» **REQUIRED WORK**: Using the records that follow, copy every line containing the word "brown".

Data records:
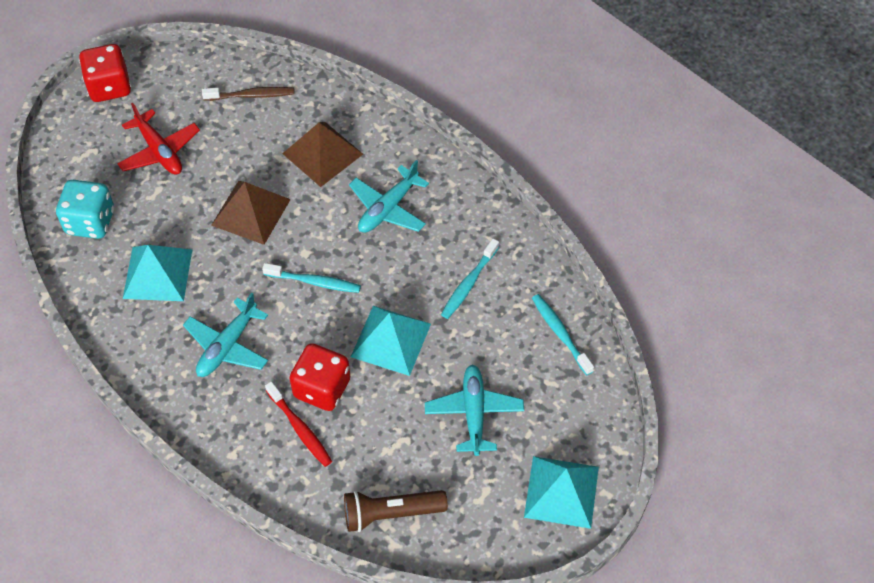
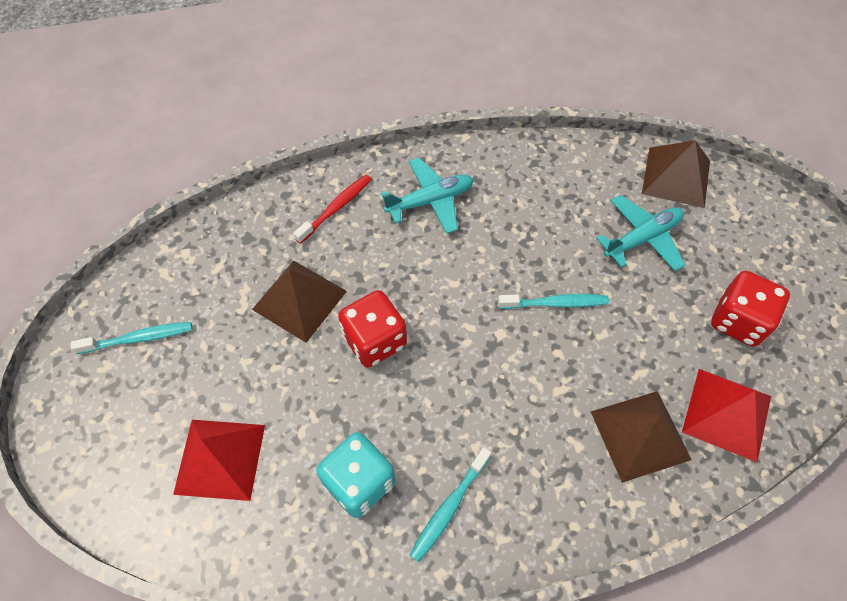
brown flashlight: 1 -> 0
brown pyramid: 2 -> 3
brown toothbrush: 1 -> 0
red plane: 1 -> 0
red pyramid: 0 -> 2
turquoise plane: 3 -> 2
turquoise pyramid: 3 -> 0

» **ANSWER AREA**:
brown flashlight: 1 -> 0
brown pyramid: 2 -> 3
brown toothbrush: 1 -> 0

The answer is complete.